*** Supplied material ***

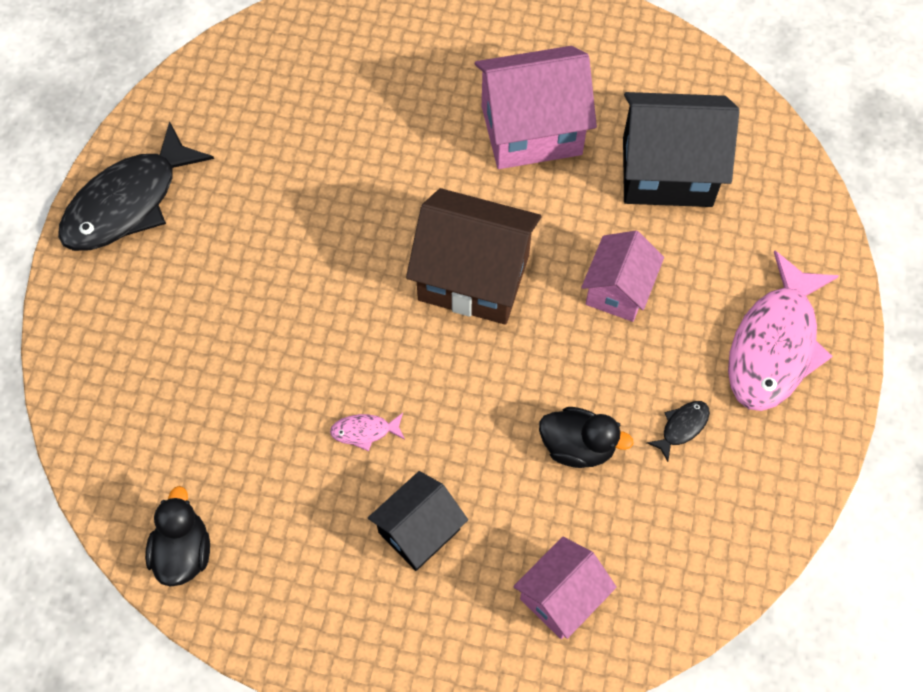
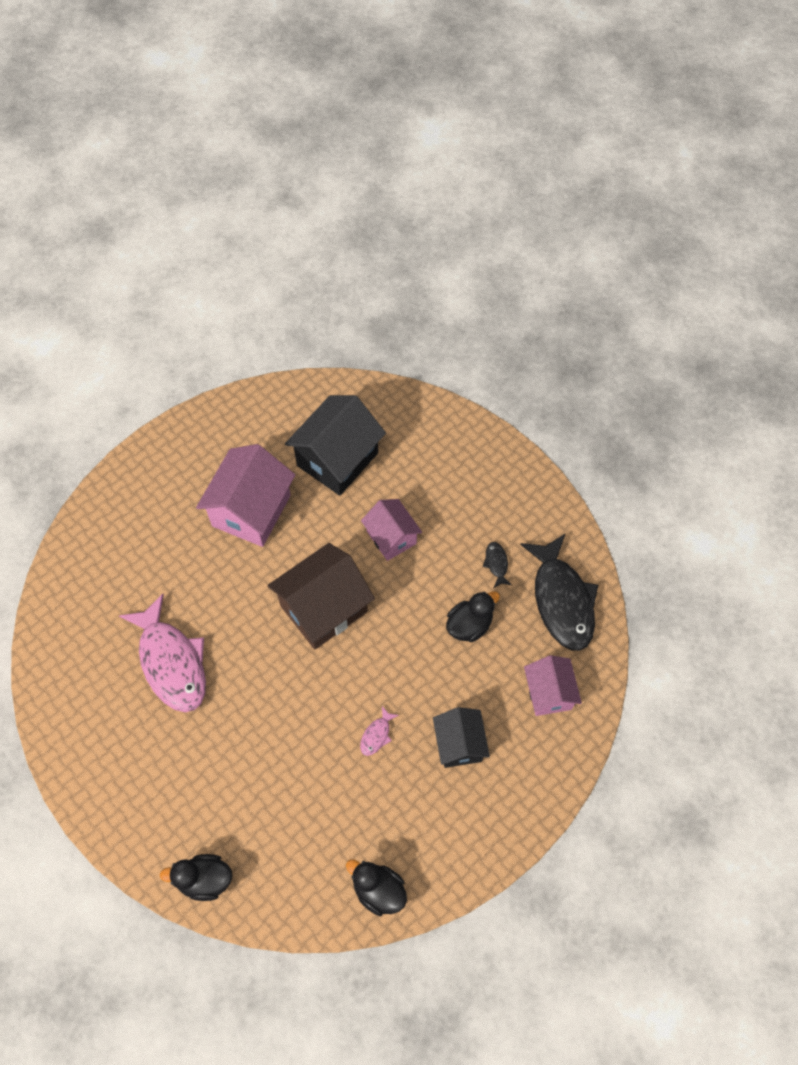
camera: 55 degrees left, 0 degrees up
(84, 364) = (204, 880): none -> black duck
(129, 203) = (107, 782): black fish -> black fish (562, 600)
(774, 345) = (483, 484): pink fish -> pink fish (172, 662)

***

> _Directions_:
Among the lines of the data, some may contain the string "black"; report how many, and nothing more.

> _Task solution_:
2